TASK PROMPT: Tally the lines containing the word "tissue" and give the total alone.
[Begin SUPPLIED RECORDS]
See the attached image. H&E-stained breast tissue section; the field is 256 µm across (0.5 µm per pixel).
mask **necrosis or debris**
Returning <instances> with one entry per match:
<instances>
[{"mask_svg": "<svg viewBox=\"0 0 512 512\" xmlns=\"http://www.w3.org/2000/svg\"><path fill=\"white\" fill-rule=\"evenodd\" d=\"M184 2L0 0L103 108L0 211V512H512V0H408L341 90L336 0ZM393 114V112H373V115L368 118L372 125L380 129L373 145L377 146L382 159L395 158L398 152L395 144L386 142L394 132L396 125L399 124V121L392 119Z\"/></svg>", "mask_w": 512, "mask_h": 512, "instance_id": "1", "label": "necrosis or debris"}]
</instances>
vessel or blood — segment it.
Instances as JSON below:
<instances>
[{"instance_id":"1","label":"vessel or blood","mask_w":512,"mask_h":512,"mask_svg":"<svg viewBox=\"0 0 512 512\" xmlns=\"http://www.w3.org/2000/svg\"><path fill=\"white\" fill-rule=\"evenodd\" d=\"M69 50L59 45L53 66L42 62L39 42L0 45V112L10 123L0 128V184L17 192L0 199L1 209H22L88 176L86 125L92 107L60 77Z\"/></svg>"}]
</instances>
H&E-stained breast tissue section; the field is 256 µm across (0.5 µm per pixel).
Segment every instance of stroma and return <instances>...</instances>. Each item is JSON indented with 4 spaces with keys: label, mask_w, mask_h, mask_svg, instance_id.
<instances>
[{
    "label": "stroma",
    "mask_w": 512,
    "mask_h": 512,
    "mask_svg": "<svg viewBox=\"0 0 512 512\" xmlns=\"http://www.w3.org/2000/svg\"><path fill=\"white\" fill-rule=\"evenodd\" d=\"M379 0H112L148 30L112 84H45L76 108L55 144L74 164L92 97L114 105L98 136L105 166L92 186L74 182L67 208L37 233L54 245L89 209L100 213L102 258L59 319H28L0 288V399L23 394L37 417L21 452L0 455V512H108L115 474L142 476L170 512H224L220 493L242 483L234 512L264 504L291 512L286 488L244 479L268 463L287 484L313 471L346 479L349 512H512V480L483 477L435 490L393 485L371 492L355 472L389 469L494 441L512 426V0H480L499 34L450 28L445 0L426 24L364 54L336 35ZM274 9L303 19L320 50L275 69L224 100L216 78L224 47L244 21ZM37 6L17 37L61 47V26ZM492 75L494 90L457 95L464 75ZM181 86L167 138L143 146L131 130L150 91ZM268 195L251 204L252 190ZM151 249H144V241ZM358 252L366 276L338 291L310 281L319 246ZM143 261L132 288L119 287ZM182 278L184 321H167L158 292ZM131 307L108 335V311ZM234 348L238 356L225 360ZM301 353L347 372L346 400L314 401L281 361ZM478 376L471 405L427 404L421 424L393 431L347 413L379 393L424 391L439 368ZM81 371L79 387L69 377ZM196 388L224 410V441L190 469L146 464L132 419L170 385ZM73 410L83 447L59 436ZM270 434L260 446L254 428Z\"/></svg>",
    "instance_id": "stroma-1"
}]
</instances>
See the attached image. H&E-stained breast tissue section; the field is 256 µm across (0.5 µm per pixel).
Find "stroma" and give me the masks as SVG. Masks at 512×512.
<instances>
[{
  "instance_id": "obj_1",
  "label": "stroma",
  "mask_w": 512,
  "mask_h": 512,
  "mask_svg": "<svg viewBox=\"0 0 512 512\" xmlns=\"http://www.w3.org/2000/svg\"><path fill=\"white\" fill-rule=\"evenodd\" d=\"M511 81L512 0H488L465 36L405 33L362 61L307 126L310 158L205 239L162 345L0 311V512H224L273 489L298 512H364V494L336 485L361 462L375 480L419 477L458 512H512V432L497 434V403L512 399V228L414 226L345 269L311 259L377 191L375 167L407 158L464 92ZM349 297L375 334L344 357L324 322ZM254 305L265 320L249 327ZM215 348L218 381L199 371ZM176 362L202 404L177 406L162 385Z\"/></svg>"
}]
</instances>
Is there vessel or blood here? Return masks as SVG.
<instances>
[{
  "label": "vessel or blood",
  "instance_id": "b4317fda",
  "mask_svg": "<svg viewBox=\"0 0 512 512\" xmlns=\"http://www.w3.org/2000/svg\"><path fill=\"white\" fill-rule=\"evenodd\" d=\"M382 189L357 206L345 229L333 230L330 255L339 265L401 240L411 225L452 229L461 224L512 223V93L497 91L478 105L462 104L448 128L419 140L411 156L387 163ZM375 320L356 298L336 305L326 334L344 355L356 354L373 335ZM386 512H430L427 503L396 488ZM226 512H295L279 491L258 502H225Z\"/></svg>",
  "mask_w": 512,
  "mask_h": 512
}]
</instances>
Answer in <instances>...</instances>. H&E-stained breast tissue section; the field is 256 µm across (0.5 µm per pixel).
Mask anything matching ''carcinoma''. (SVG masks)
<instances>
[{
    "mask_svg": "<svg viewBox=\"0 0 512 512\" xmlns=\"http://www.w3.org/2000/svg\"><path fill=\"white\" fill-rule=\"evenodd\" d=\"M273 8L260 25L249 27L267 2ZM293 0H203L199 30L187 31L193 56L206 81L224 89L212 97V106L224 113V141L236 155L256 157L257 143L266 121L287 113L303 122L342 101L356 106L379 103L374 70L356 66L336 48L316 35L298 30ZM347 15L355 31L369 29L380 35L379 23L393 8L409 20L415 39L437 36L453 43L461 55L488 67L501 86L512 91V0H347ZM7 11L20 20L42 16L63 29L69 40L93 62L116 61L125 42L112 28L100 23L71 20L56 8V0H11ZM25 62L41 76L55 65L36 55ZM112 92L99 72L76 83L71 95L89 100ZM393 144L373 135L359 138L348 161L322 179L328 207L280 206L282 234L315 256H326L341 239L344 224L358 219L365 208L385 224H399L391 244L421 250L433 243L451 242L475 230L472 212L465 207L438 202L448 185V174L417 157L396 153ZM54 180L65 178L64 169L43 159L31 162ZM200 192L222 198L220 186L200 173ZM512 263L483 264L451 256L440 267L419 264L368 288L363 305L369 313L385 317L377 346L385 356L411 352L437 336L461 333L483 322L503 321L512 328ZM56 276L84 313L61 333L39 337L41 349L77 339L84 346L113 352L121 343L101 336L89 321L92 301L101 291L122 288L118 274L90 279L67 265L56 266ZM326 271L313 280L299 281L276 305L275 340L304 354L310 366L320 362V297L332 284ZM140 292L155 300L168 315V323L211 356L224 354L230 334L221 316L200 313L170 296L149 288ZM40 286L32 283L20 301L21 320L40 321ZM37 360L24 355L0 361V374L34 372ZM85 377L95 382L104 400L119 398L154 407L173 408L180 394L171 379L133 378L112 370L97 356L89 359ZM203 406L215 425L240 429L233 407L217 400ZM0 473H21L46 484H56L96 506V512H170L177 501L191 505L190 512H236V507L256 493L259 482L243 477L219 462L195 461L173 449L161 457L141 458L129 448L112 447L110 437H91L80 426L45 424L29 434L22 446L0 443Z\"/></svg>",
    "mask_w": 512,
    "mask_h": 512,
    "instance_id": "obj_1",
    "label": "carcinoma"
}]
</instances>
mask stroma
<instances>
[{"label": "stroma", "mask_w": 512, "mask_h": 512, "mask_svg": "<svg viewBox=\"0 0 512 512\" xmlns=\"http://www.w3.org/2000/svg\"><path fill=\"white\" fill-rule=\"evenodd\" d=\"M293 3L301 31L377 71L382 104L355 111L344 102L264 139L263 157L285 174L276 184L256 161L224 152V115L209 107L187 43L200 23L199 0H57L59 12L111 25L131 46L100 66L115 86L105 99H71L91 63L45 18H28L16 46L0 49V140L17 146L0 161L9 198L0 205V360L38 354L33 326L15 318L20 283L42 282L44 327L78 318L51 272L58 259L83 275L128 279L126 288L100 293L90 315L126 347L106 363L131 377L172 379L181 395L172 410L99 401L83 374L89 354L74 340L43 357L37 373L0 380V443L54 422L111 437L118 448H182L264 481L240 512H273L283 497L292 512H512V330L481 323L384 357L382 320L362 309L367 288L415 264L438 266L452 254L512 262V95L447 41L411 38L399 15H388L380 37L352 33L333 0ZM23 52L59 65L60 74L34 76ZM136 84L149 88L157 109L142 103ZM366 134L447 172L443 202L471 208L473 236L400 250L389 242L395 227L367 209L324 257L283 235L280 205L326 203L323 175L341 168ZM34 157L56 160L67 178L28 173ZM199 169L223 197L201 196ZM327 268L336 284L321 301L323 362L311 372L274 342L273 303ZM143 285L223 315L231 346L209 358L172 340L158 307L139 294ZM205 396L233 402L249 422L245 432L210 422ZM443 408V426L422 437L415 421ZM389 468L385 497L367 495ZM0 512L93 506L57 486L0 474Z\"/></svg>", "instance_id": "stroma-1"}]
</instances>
[End SUPPLIED RECORDS]
OUTPUT BELOW: 4